EXERCISE
With any pictures left out, restate word for word the lines in the listing below from the one holding "U225: AND CD4081" through the last.

PROVIDED DATA
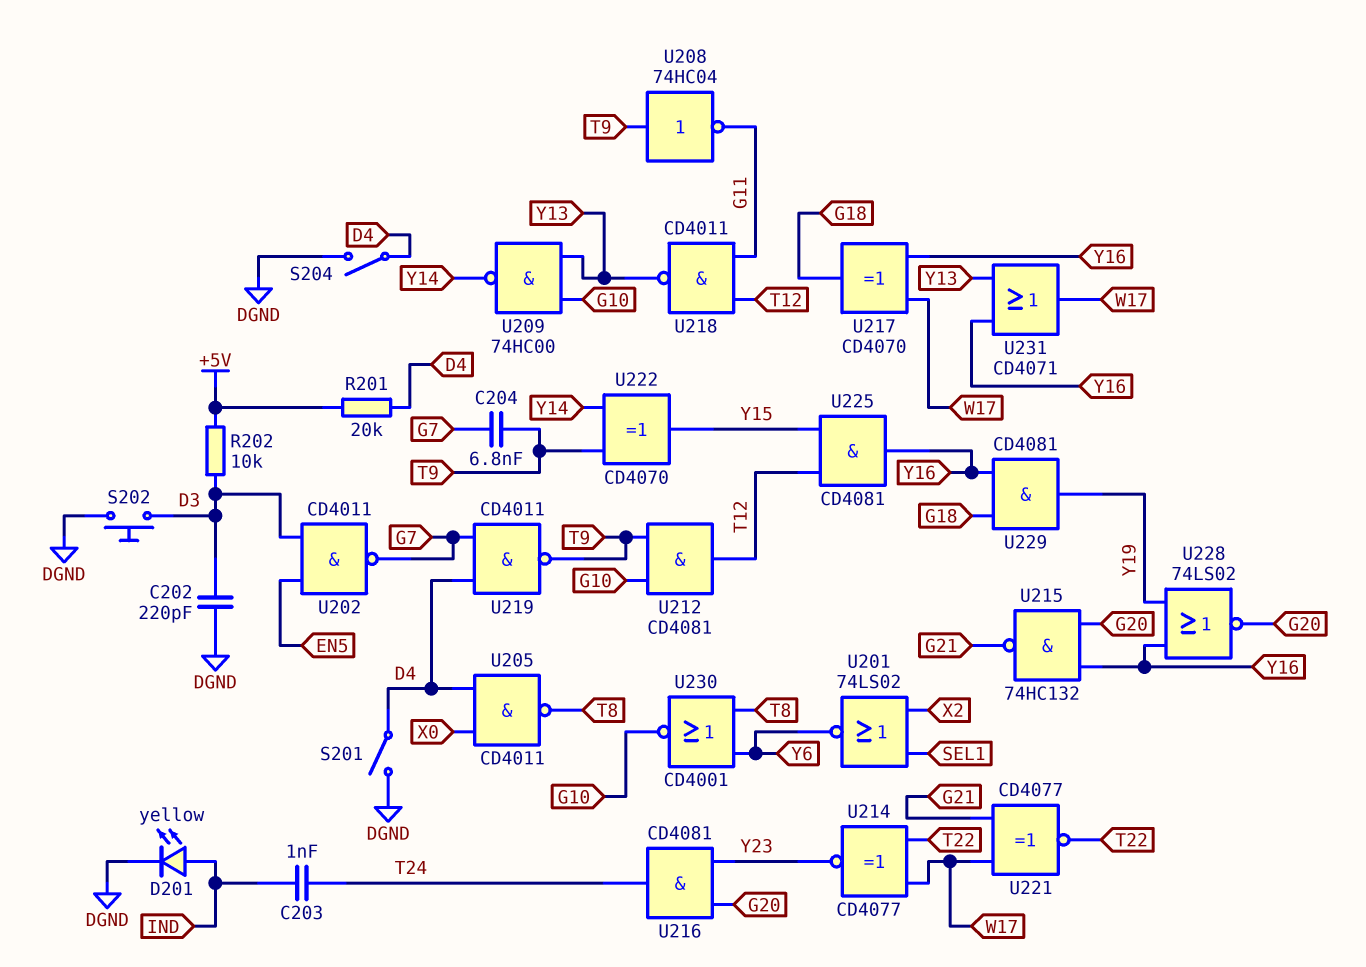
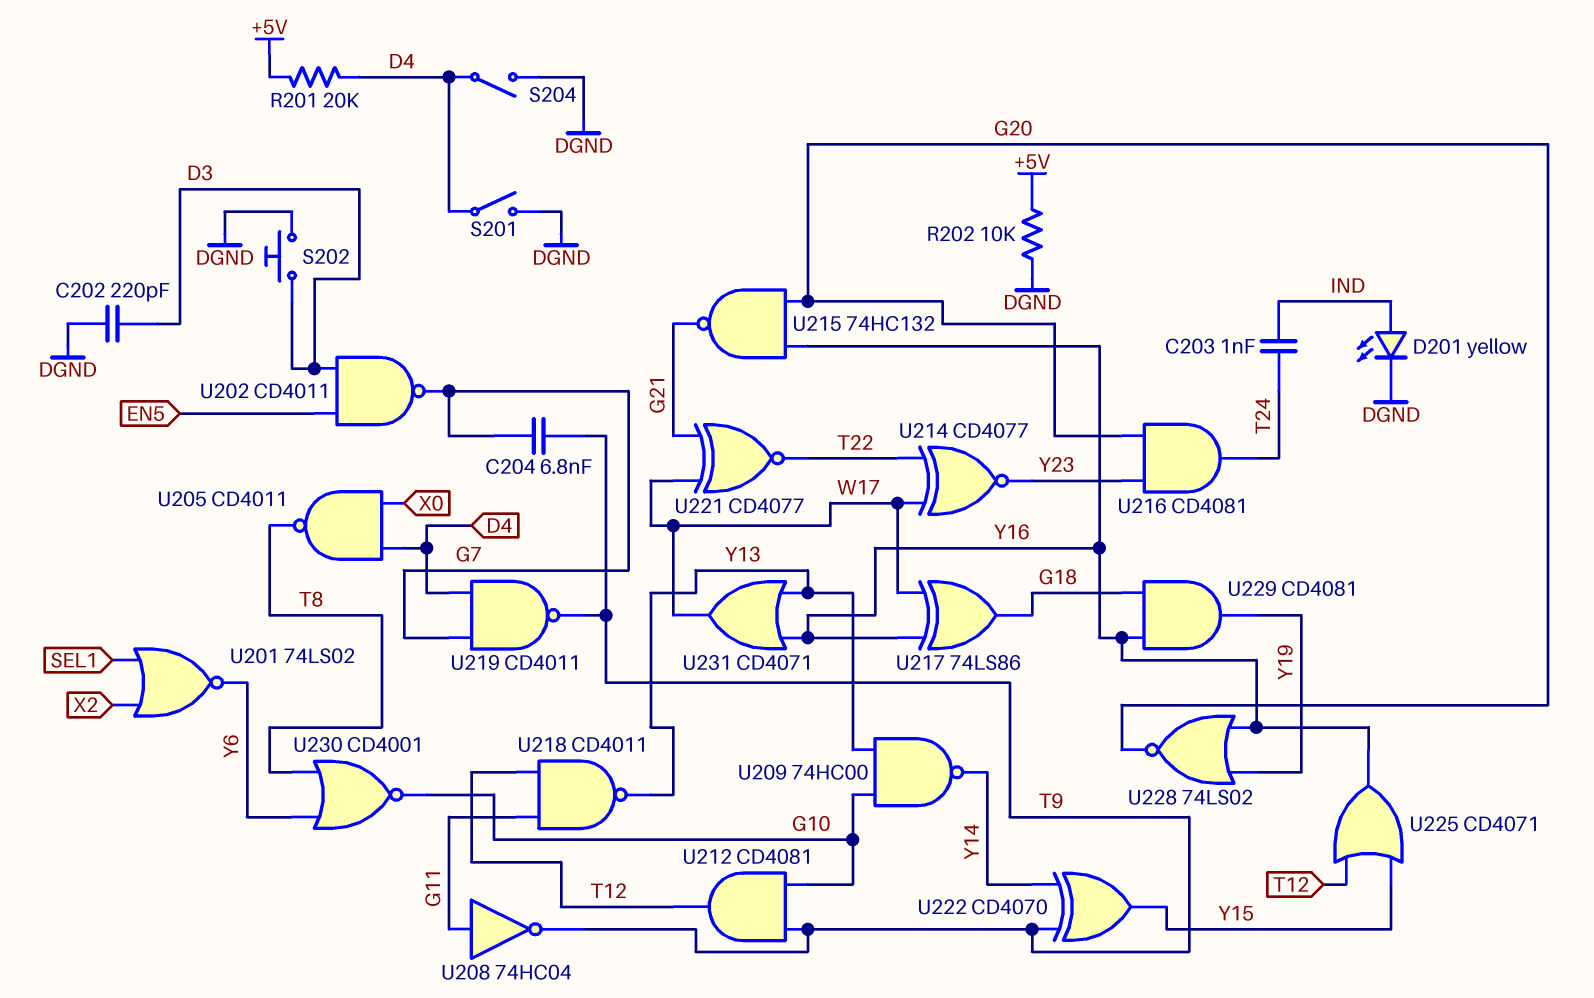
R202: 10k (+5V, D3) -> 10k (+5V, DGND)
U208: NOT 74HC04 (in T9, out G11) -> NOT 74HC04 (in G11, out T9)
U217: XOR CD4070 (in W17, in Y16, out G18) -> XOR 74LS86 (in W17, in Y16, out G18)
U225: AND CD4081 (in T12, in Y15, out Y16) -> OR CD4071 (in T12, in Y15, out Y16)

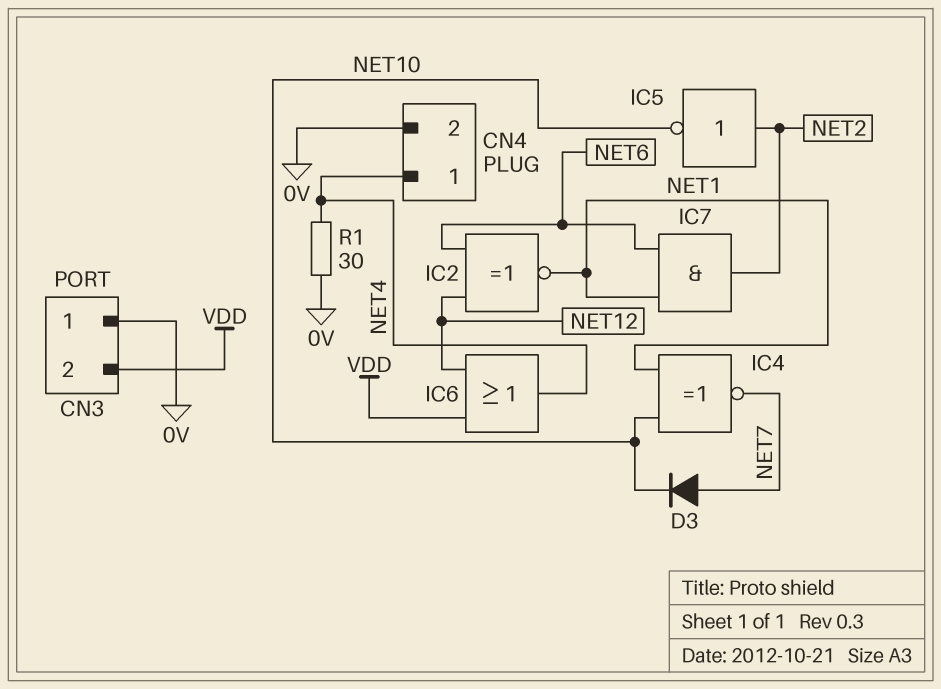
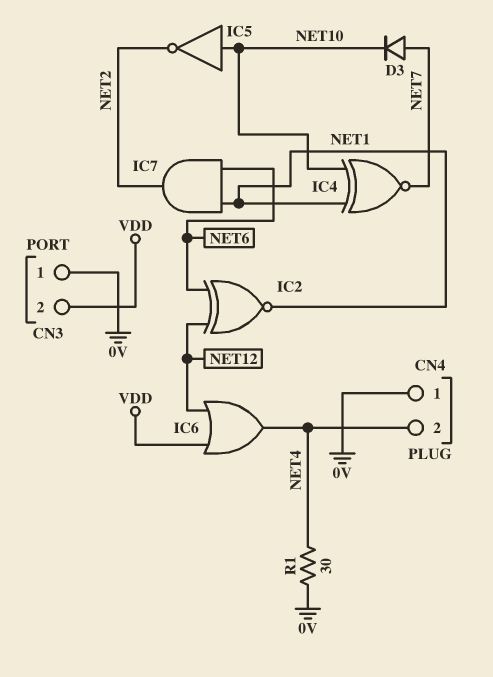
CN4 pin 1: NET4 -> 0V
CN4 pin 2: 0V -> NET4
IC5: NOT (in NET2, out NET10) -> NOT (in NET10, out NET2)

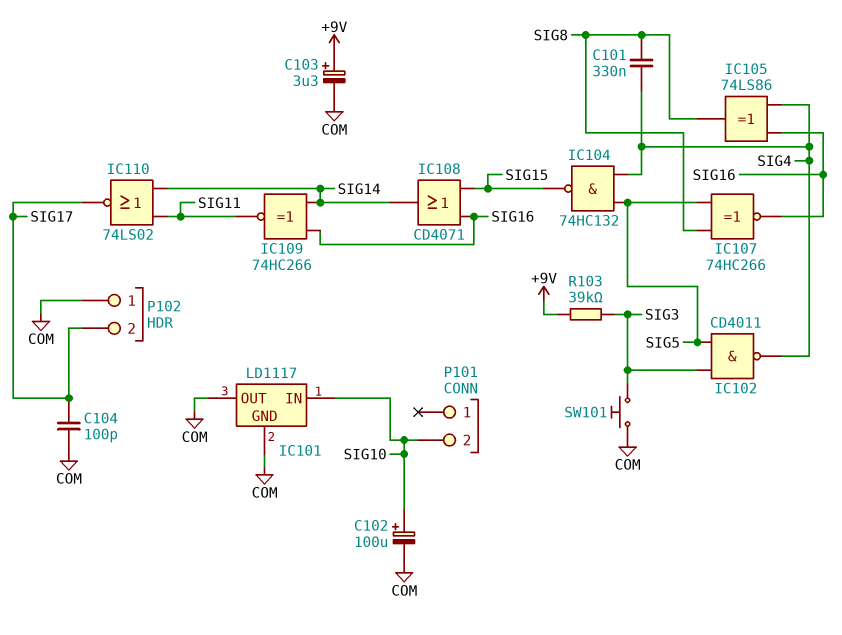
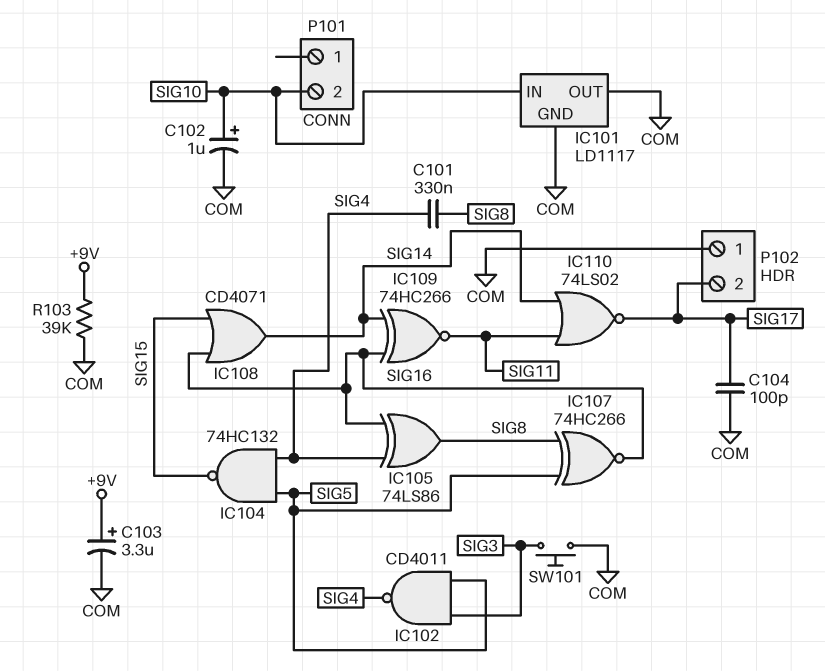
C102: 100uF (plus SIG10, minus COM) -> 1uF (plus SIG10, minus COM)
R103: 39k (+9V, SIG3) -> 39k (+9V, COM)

ANSWER
U225: AND CD4081 (in T12, in Y15, out Y16) -> OR CD4071 (in T12, in Y15, out Y16)

CN4 pin 1: NET4 -> 0V
CN4 pin 2: 0V -> NET4
IC5: NOT (in NET2, out NET10) -> NOT (in NET10, out NET2)

C102: 100uF (plus SIG10, minus COM) -> 1uF (plus SIG10, minus COM)
R103: 39k (+9V, SIG3) -> 39k (+9V, COM)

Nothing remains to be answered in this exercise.